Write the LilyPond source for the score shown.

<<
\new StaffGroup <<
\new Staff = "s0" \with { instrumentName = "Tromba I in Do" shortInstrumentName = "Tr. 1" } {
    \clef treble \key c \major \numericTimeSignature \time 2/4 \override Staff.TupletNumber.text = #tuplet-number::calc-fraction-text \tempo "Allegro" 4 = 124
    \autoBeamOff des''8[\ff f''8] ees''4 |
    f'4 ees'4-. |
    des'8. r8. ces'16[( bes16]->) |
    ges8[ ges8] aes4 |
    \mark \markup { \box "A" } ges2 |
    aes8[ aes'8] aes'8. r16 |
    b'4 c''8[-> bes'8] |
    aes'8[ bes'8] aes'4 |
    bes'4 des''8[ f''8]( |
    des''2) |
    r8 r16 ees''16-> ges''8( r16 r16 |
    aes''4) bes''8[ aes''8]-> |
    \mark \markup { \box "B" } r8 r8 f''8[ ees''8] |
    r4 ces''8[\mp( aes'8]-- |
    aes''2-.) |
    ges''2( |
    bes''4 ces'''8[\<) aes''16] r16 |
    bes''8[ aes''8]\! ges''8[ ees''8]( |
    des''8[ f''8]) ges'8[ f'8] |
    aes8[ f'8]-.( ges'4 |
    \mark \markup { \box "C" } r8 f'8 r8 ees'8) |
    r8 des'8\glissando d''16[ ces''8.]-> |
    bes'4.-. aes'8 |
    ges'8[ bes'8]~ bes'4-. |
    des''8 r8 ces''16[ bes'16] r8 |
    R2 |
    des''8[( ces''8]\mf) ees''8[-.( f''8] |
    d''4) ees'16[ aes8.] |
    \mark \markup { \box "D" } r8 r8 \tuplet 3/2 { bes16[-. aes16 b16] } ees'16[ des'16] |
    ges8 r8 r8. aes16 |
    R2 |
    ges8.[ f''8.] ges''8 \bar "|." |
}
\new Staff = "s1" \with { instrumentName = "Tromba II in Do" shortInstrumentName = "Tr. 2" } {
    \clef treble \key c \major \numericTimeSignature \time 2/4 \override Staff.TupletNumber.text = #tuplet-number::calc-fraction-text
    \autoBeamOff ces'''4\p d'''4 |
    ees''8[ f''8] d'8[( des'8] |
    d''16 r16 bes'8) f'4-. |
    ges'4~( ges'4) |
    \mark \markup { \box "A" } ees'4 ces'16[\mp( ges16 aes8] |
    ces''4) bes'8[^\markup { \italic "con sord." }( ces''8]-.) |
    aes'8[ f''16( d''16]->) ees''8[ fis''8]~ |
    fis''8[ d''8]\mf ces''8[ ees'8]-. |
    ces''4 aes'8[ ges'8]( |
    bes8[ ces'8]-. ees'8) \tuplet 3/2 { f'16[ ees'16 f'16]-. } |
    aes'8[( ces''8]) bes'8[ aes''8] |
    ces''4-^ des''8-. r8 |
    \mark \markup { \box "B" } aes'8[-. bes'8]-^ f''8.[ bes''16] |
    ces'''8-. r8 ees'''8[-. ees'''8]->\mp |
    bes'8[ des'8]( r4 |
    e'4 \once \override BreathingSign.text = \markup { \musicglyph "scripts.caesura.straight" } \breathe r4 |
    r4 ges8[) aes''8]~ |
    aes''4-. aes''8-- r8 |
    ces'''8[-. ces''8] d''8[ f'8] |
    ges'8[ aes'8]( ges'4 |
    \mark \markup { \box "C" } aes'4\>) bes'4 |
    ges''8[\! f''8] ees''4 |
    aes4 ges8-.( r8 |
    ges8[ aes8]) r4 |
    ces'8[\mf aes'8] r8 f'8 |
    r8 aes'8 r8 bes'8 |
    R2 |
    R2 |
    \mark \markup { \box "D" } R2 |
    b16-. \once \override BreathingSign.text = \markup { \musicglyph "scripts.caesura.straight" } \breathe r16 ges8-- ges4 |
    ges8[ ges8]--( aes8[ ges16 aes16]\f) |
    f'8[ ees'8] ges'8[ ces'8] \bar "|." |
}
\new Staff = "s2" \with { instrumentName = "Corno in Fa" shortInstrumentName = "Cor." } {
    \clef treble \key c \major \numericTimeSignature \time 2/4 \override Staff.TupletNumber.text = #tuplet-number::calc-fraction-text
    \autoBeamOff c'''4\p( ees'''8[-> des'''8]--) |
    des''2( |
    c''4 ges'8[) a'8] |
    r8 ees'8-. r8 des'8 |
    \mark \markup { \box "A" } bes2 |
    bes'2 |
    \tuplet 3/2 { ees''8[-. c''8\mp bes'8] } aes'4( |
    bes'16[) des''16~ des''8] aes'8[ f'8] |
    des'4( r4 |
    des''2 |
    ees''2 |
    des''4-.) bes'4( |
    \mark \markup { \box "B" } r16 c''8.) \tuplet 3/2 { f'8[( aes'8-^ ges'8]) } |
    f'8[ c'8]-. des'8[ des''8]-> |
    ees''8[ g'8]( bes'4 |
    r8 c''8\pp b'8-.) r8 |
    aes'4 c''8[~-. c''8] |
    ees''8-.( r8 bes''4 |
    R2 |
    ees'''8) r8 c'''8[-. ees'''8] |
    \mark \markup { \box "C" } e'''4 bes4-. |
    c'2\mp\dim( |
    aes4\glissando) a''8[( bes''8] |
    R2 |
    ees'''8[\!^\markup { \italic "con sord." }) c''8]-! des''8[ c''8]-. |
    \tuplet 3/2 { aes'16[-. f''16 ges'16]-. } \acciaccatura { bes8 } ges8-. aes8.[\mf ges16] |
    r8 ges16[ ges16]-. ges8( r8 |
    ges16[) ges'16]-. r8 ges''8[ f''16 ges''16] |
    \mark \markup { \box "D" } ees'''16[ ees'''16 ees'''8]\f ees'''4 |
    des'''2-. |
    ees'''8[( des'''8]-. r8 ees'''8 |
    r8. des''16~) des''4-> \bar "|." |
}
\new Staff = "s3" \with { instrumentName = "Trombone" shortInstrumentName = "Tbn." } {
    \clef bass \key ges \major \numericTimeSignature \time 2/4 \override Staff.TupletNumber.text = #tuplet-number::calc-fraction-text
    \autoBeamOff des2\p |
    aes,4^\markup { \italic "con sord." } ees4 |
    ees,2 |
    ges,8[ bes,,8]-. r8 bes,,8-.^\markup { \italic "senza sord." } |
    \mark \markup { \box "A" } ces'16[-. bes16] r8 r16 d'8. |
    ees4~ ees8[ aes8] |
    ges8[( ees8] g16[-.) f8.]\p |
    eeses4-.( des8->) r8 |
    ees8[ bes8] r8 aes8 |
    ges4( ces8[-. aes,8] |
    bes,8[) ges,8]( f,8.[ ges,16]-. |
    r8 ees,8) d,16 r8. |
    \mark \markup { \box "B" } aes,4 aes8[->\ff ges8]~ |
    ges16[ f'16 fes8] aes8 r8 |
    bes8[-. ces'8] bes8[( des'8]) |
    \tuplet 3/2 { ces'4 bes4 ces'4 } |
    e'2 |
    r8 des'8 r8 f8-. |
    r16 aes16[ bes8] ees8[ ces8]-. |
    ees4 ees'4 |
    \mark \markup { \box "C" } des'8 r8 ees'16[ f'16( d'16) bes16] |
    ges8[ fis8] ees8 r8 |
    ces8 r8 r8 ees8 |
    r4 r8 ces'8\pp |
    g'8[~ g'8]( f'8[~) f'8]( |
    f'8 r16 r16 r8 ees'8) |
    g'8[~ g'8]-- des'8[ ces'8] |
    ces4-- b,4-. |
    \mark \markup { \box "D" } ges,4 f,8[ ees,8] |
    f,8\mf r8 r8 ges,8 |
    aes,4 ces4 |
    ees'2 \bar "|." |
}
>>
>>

*INSTRUCTION*
List each line from the rows above that contains the string "glissando", copying every such line unchanged.

*SOLUTION*
    r8 des'8\glissando d''16[ ces''8.]-> |
    aes4\glissando) a''8[( bes''8] |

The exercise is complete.